Data records: Begin

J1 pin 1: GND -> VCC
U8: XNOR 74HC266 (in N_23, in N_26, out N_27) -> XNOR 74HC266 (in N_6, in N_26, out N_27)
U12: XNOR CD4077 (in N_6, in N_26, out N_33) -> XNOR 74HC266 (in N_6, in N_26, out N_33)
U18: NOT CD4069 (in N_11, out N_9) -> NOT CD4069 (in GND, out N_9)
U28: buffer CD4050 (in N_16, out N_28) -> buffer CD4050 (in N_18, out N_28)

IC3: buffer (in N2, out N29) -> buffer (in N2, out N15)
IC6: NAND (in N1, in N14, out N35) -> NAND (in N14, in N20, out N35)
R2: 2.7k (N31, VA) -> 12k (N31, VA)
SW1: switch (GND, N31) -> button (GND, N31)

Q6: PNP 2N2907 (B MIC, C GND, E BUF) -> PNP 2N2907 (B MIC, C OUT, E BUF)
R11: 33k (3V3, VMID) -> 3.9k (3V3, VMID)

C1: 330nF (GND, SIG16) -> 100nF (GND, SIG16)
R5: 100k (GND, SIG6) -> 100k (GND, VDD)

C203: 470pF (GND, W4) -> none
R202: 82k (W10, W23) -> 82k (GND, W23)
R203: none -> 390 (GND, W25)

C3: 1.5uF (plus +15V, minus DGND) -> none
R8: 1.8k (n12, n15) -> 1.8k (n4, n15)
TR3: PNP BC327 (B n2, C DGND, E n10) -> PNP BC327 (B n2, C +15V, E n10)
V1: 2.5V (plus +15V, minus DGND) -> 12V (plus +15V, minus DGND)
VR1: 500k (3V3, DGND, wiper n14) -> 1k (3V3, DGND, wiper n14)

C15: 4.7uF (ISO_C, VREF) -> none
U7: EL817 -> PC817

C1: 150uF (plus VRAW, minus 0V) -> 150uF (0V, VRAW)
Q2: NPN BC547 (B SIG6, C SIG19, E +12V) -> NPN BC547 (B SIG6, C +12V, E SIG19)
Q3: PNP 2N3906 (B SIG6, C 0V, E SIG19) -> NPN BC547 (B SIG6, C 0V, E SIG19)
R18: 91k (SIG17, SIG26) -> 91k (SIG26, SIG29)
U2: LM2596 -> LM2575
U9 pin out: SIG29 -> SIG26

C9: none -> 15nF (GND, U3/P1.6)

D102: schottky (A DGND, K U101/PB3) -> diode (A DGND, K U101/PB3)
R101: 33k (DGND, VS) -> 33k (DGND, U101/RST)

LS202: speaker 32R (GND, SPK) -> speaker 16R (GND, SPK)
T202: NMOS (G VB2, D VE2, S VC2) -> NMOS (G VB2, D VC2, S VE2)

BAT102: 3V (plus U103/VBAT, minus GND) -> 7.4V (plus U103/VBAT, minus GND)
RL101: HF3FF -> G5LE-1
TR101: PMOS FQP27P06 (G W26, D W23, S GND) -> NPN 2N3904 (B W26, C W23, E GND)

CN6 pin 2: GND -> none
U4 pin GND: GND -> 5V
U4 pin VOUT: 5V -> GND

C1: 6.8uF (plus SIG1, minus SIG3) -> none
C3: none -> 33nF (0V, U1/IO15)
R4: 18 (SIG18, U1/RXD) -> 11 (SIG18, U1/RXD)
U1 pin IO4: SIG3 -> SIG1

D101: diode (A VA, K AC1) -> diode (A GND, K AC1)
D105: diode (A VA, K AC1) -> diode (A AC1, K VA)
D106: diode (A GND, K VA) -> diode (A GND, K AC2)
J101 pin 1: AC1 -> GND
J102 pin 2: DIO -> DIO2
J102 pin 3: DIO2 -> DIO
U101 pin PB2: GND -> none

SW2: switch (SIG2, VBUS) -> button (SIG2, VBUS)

Data records: End

Give back, unchanged, the run of lines in the listing above that begins at the line containing "Q6: PNP 2N2907" and ends at the line containing "C1: 6.8uF (plus SIG1, minus SIG3) -> none", both included.

Written response -
Q6: PNP 2N2907 (B MIC, C GND, E BUF) -> PNP 2N2907 (B MIC, C OUT, E BUF)
R11: 33k (3V3, VMID) -> 3.9k (3V3, VMID)

C1: 330nF (GND, SIG16) -> 100nF (GND, SIG16)
R5: 100k (GND, SIG6) -> 100k (GND, VDD)

C203: 470pF (GND, W4) -> none
R202: 82k (W10, W23) -> 82k (GND, W23)
R203: none -> 390 (GND, W25)

C3: 1.5uF (plus +15V, minus DGND) -> none
R8: 1.8k (n12, n15) -> 1.8k (n4, n15)
TR3: PNP BC327 (B n2, C DGND, E n10) -> PNP BC327 (B n2, C +15V, E n10)
V1: 2.5V (plus +15V, minus DGND) -> 12V (plus +15V, minus DGND)
VR1: 500k (3V3, DGND, wiper n14) -> 1k (3V3, DGND, wiper n14)

C15: 4.7uF (ISO_C, VREF) -> none
U7: EL817 -> PC817

C1: 150uF (plus VRAW, minus 0V) -> 150uF (0V, VRAW)
Q2: NPN BC547 (B SIG6, C SIG19, E +12V) -> NPN BC547 (B SIG6, C +12V, E SIG19)
Q3: PNP 2N3906 (B SIG6, C 0V, E SIG19) -> NPN BC547 (B SIG6, C 0V, E SIG19)
R18: 91k (SIG17, SIG26) -> 91k (SIG26, SIG29)
U2: LM2596 -> LM2575
U9 pin out: SIG29 -> SIG26

C9: none -> 15nF (GND, U3/P1.6)

D102: schottky (A DGND, K U101/PB3) -> diode (A DGND, K U101/PB3)
R101: 33k (DGND, VS) -> 33k (DGND, U101/RST)

LS202: speaker 32R (GND, SPK) -> speaker 16R (GND, SPK)
T202: NMOS (G VB2, D VE2, S VC2) -> NMOS (G VB2, D VC2, S VE2)

BAT102: 3V (plus U103/VBAT, minus GND) -> 7.4V (plus U103/VBAT, minus GND)
RL101: HF3FF -> G5LE-1
TR101: PMOS FQP27P06 (G W26, D W23, S GND) -> NPN 2N3904 (B W26, C W23, E GND)

CN6 pin 2: GND -> none
U4 pin GND: GND -> 5V
U4 pin VOUT: 5V -> GND

C1: 6.8uF (plus SIG1, minus SIG3) -> none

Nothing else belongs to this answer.